Given the listing below, write out exactly the lines starting with the line that has "R8: 430 (SIG5, VCC) -> 430 (DGND, SIG5)" and going on through the line that has "R5: none -> 16k (GND, N8)", both kept.

Material provided.
══════════════════════════════

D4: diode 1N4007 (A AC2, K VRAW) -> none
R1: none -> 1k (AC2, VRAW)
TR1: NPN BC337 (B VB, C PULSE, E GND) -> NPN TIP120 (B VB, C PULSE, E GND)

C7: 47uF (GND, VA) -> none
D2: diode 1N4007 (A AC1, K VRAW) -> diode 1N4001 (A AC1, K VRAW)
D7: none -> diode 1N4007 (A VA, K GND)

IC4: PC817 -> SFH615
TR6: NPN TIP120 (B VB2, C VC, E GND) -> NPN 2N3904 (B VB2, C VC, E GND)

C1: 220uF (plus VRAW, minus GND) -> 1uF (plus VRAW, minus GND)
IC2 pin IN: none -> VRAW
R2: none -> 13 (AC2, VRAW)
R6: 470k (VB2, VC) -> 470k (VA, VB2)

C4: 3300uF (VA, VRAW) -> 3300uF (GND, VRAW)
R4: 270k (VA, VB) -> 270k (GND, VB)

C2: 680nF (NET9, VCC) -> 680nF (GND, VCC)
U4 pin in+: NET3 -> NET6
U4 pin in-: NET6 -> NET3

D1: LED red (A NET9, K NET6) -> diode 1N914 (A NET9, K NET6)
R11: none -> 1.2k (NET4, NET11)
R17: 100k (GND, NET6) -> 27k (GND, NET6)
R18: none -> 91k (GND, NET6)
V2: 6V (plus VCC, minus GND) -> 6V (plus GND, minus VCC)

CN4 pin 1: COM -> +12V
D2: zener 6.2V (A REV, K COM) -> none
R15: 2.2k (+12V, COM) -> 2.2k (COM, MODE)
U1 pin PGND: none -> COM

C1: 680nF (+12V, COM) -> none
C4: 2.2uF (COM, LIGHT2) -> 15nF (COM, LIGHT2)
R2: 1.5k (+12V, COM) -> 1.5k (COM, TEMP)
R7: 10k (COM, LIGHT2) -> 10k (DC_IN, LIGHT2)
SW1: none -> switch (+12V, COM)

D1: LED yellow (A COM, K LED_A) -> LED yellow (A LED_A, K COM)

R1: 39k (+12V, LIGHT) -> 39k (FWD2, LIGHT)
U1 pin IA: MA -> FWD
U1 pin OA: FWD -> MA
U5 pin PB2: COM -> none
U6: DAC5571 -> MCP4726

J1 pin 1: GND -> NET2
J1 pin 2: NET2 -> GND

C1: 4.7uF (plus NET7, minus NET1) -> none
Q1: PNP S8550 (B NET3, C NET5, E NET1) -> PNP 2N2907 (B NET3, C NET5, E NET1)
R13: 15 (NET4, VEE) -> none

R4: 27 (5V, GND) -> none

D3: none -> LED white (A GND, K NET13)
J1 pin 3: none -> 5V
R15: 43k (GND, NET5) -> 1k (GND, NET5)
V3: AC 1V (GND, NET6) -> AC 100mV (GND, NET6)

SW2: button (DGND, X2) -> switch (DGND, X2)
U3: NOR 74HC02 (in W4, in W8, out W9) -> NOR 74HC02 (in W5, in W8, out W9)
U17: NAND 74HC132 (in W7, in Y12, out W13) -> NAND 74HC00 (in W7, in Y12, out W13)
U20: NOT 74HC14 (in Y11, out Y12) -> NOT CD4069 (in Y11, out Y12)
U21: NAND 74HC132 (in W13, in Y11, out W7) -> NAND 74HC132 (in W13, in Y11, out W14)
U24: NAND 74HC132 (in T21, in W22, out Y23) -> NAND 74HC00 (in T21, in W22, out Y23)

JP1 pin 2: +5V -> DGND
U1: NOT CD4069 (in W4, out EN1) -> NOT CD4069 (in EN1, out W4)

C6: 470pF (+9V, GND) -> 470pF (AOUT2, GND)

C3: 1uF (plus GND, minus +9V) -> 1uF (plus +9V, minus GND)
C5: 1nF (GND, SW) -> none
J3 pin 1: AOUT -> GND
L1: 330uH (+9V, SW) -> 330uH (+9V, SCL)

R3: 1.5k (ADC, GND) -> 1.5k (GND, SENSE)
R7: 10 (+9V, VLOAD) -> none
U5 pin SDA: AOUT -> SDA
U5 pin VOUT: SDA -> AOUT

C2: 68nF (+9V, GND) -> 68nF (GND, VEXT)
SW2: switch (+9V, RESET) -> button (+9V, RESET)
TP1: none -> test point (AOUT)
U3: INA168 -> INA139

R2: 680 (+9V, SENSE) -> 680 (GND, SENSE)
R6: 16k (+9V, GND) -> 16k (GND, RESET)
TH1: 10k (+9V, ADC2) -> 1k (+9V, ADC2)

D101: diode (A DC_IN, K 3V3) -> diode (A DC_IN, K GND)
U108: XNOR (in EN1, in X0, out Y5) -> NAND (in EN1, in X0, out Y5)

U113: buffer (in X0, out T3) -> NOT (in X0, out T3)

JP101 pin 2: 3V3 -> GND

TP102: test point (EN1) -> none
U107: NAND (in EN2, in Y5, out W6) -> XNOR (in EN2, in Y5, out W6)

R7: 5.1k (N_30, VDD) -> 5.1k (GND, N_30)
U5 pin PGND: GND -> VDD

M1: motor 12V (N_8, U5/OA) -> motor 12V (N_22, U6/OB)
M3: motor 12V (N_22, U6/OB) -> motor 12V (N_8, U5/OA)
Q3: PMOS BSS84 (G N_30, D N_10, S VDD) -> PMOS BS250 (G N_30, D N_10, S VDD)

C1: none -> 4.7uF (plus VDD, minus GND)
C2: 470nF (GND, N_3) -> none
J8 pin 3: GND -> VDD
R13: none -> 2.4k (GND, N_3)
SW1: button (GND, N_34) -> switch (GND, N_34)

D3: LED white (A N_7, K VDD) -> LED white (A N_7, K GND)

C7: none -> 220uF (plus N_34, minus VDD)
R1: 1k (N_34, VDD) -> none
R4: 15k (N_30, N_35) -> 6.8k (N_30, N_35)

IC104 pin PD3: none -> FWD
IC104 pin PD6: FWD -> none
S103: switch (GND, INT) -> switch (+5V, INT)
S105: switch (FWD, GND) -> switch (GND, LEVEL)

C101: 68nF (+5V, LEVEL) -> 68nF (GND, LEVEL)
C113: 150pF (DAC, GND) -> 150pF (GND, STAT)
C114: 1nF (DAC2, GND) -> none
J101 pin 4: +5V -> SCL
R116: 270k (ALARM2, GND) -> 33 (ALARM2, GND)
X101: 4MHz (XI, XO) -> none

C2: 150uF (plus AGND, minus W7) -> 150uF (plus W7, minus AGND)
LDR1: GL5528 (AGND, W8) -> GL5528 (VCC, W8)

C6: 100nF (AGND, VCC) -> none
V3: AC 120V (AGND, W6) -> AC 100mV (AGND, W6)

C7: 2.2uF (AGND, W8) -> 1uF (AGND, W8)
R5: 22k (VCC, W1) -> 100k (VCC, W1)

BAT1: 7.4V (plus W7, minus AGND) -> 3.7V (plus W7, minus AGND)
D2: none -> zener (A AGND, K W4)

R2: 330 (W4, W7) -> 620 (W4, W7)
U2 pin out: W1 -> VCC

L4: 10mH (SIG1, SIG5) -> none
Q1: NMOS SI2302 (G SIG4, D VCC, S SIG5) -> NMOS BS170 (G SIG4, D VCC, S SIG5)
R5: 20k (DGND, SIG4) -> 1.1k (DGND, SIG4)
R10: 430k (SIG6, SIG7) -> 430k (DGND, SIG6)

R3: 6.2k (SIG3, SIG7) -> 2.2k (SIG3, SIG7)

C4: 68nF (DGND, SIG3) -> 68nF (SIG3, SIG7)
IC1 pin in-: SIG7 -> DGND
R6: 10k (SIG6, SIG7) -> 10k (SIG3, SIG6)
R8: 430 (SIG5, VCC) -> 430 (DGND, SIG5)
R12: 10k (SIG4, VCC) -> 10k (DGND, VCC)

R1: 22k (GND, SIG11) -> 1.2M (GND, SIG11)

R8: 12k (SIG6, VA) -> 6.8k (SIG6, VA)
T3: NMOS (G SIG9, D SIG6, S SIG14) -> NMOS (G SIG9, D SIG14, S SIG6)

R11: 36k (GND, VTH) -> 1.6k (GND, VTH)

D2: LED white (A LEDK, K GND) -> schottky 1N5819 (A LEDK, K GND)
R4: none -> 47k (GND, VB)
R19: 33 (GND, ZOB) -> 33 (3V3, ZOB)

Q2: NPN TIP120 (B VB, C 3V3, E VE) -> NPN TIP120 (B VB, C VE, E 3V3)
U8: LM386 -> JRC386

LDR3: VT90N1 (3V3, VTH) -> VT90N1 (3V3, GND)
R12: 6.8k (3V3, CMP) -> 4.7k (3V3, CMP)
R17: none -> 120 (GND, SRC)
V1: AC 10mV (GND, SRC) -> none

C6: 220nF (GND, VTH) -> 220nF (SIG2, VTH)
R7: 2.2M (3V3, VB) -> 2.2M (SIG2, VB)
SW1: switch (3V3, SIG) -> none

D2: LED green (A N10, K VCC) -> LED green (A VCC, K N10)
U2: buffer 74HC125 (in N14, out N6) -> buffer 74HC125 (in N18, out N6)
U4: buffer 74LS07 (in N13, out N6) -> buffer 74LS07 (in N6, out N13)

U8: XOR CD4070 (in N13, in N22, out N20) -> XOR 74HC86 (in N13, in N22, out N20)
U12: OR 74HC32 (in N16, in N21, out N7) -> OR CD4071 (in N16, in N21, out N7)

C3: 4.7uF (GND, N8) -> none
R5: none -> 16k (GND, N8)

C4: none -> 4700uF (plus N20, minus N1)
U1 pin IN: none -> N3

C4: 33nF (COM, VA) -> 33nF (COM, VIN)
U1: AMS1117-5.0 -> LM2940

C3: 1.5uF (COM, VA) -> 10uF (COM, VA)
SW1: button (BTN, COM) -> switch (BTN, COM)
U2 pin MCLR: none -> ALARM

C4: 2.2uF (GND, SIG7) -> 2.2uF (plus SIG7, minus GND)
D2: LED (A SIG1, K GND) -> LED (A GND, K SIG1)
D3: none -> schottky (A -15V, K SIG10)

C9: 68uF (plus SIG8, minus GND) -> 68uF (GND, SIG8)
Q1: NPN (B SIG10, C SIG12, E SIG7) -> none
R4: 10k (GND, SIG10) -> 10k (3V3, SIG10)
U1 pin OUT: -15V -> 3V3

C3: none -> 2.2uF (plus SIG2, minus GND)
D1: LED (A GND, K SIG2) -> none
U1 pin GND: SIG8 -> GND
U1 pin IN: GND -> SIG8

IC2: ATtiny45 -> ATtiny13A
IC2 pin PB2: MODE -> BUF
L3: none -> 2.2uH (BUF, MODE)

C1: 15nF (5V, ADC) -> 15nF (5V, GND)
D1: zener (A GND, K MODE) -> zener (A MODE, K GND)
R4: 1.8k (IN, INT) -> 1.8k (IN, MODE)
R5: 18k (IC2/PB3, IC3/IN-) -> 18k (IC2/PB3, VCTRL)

══════════════════════════════

Your response.
R8: 430 (SIG5, VCC) -> 430 (DGND, SIG5)
R12: 10k (SIG4, VCC) -> 10k (DGND, VCC)

R1: 22k (GND, SIG11) -> 1.2M (GND, SIG11)

R8: 12k (SIG6, VA) -> 6.8k (SIG6, VA)
T3: NMOS (G SIG9, D SIG6, S SIG14) -> NMOS (G SIG9, D SIG14, S SIG6)

R11: 36k (GND, VTH) -> 1.6k (GND, VTH)

D2: LED white (A LEDK, K GND) -> schottky 1N5819 (A LEDK, K GND)
R4: none -> 47k (GND, VB)
R19: 33 (GND, ZOB) -> 33 (3V3, ZOB)

Q2: NPN TIP120 (B VB, C 3V3, E VE) -> NPN TIP120 (B VB, C VE, E 3V3)
U8: LM386 -> JRC386

LDR3: VT90N1 (3V3, VTH) -> VT90N1 (3V3, GND)
R12: 6.8k (3V3, CMP) -> 4.7k (3V3, CMP)
R17: none -> 120 (GND, SRC)
V1: AC 10mV (GND, SRC) -> none

C6: 220nF (GND, VTH) -> 220nF (SIG2, VTH)
R7: 2.2M (3V3, VB) -> 2.2M (SIG2, VB)
SW1: switch (3V3, SIG) -> none

D2: LED green (A N10, K VCC) -> LED green (A VCC, K N10)
U2: buffer 74HC125 (in N14, out N6) -> buffer 74HC125 (in N18, out N6)
U4: buffer 74LS07 (in N13, out N6) -> buffer 74LS07 (in N6, out N13)

U8: XOR CD4070 (in N13, in N22, out N20) -> XOR 74HC86 (in N13, in N22, out N20)
U12: OR 74HC32 (in N16, in N21, out N7) -> OR CD4071 (in N16, in N21, out N7)

C3: 4.7uF (GND, N8) -> none
R5: none -> 16k (GND, N8)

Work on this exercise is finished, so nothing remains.